RECORD EXTRACTS:
-- -- --

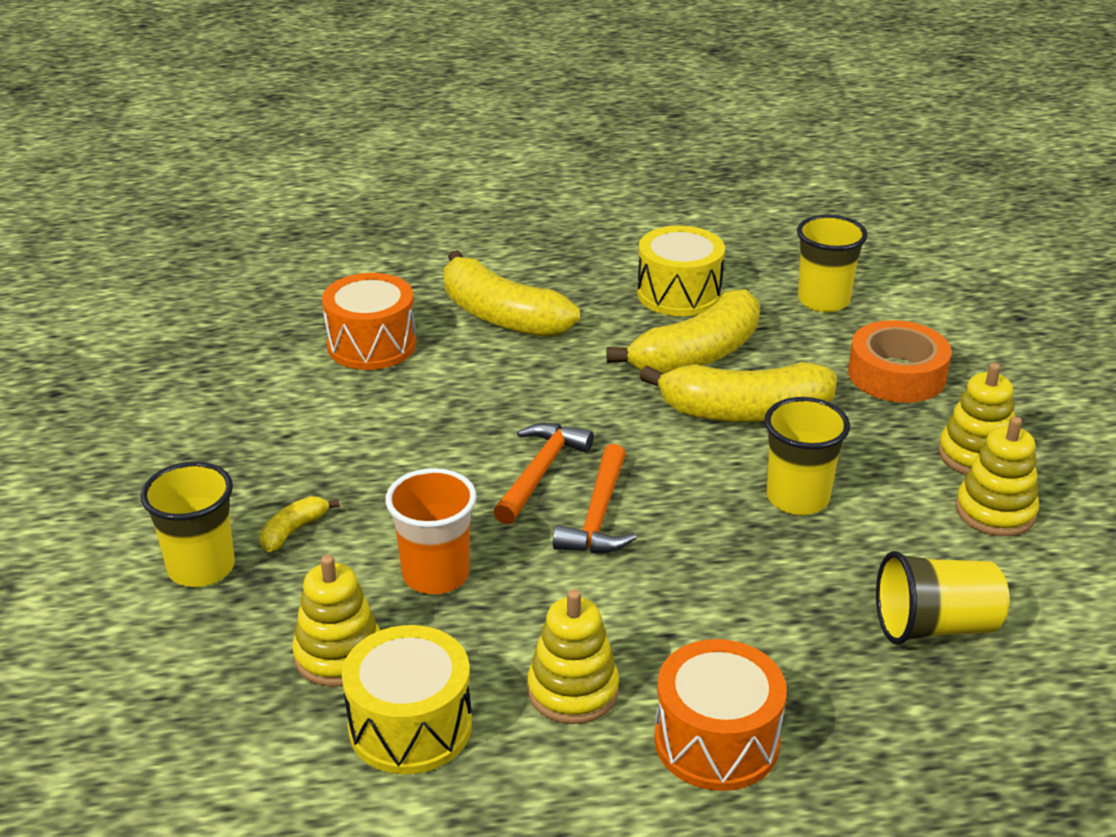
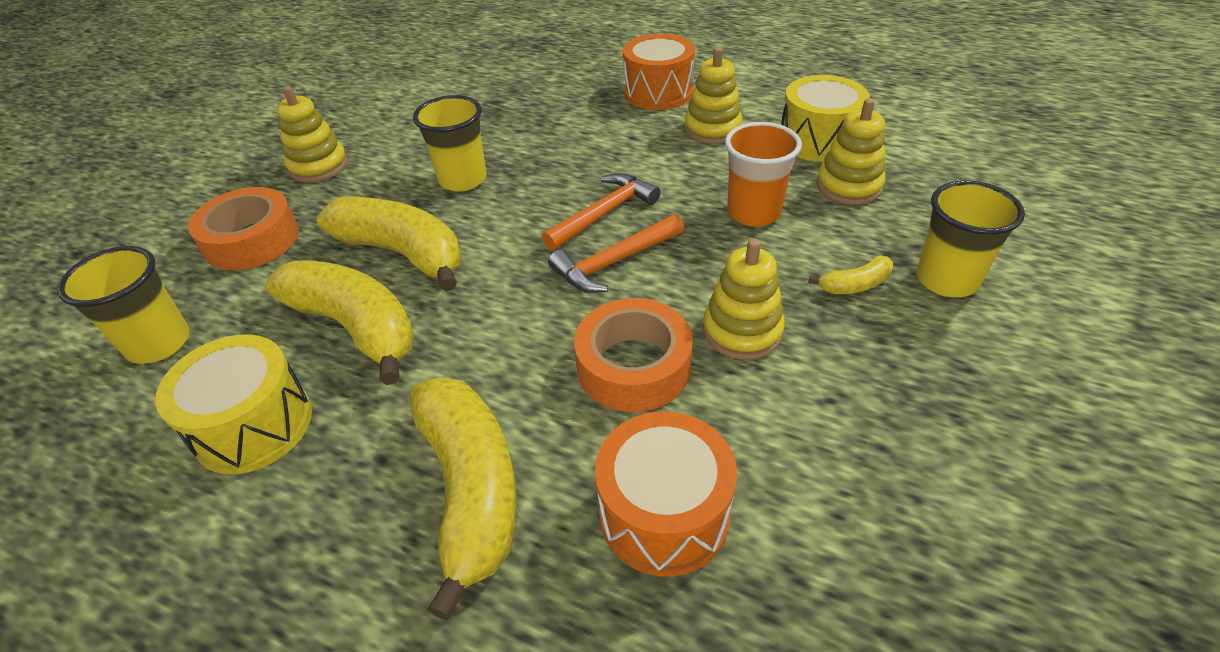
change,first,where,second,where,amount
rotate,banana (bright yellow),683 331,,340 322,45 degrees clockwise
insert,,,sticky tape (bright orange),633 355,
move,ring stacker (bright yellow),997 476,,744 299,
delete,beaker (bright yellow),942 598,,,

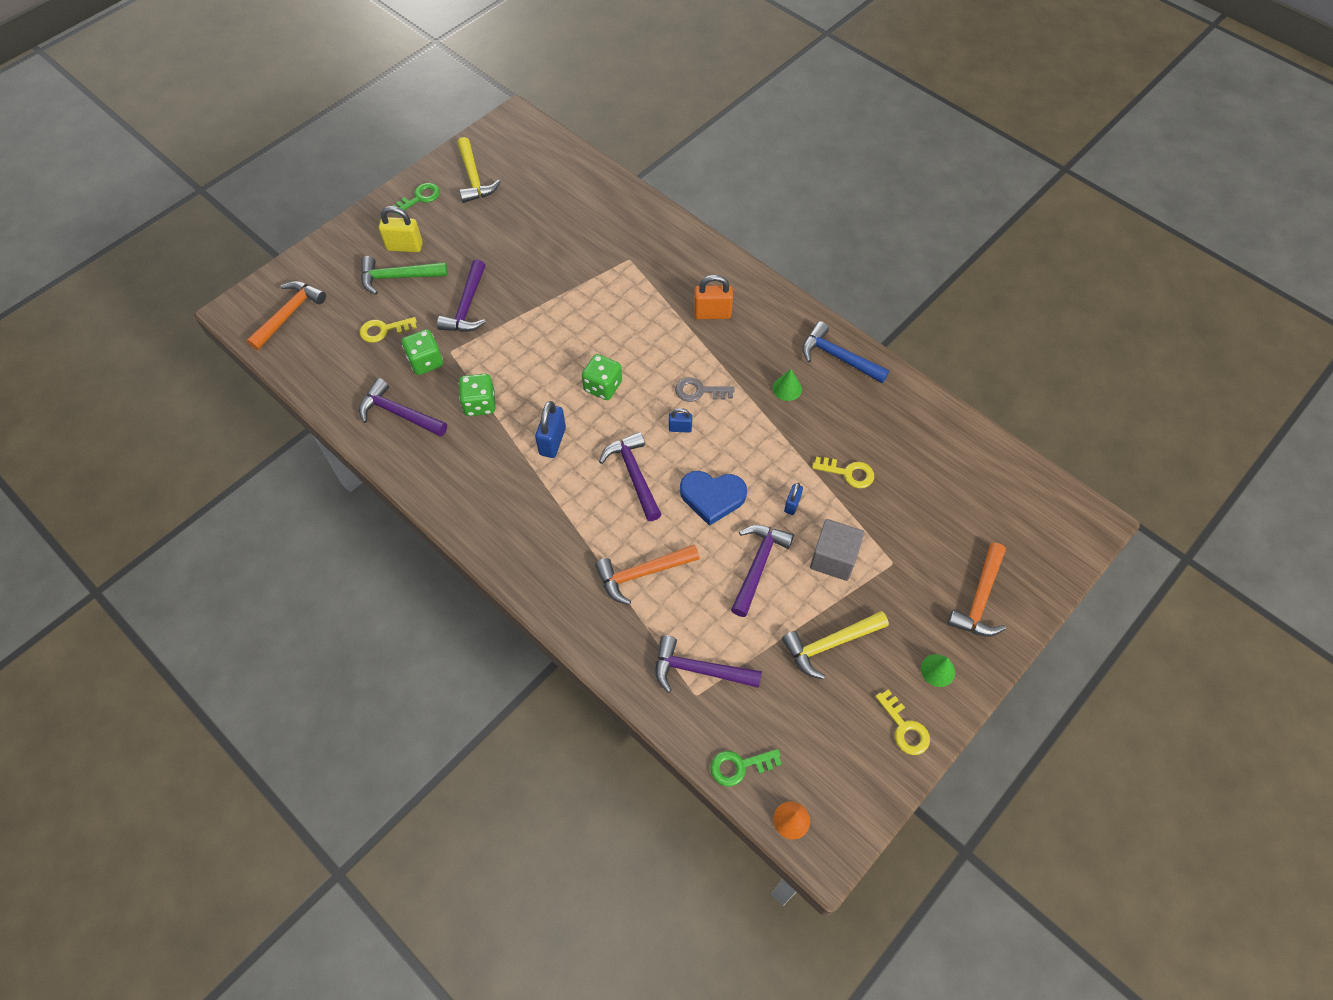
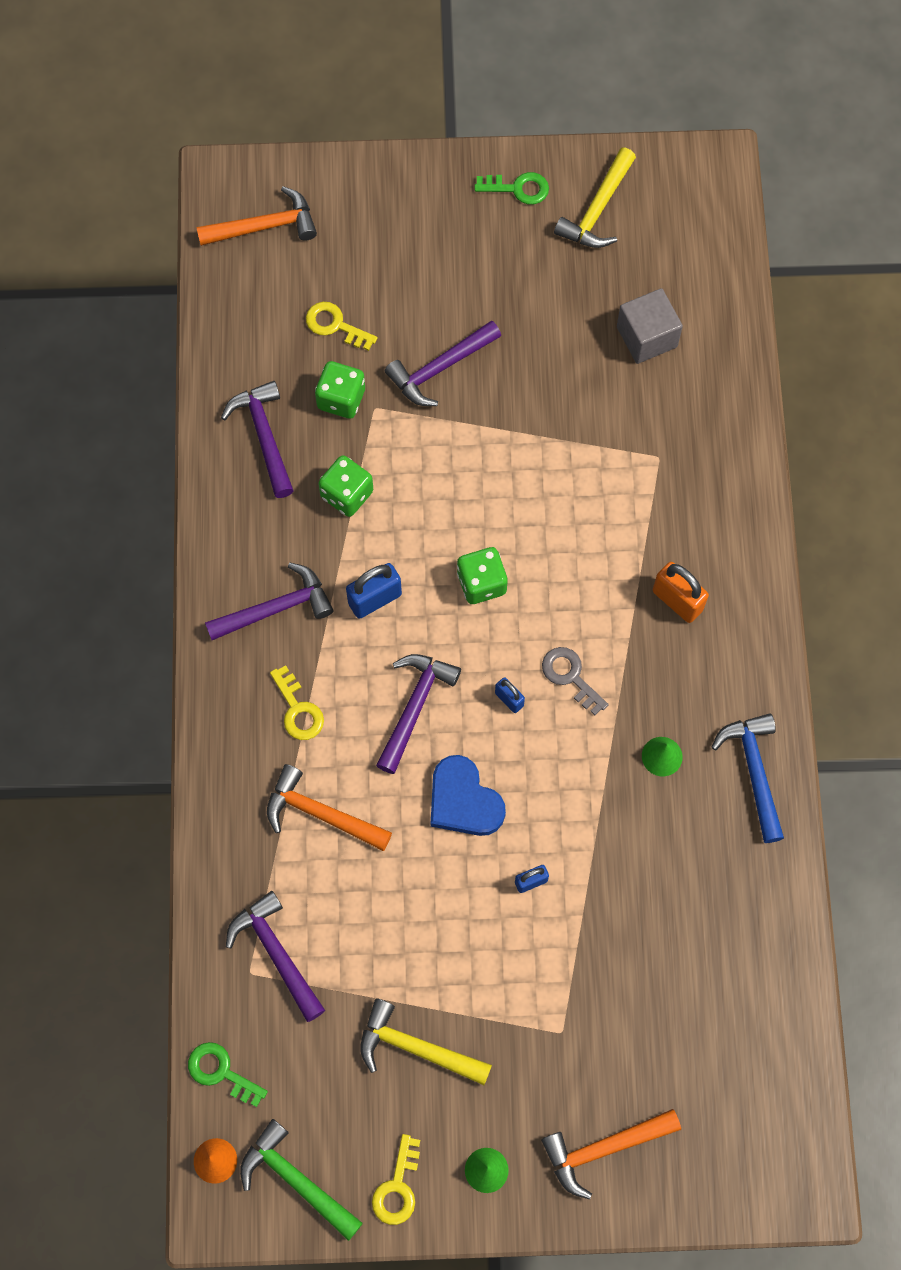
change,first,where,second,where,amount
move,claw hammer (violet),762 571,,269 601,
move,claw hammer (emerald),404 275,,301 1180,
move,door key (bright yellow),843 472,,297 702,
move,block (ash-grey),837 550,,650 326,
delete,padlock (bright yellow),401 229,,,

-- -- --

WHAT IS NEEDED:
Would you please restate the records word for word, excluding any images?

ANSWER SECTION:
change,first,where,second,where,amount
rotate,banana (bright yellow),683 331,,340 322,45 degrees clockwise
insert,,,sticky tape (bright orange),633 355,
move,ring stacker (bright yellow),997 476,,744 299,
delete,beaker (bright yellow),942 598,,,

change,first,where,second,where,amount
move,claw hammer (violet),762 571,,269 601,
move,claw hammer (emerald),404 275,,301 1180,
move,door key (bright yellow),843 472,,297 702,
move,block (ash-grey),837 550,,650 326,
delete,padlock (bright yellow),401 229,,,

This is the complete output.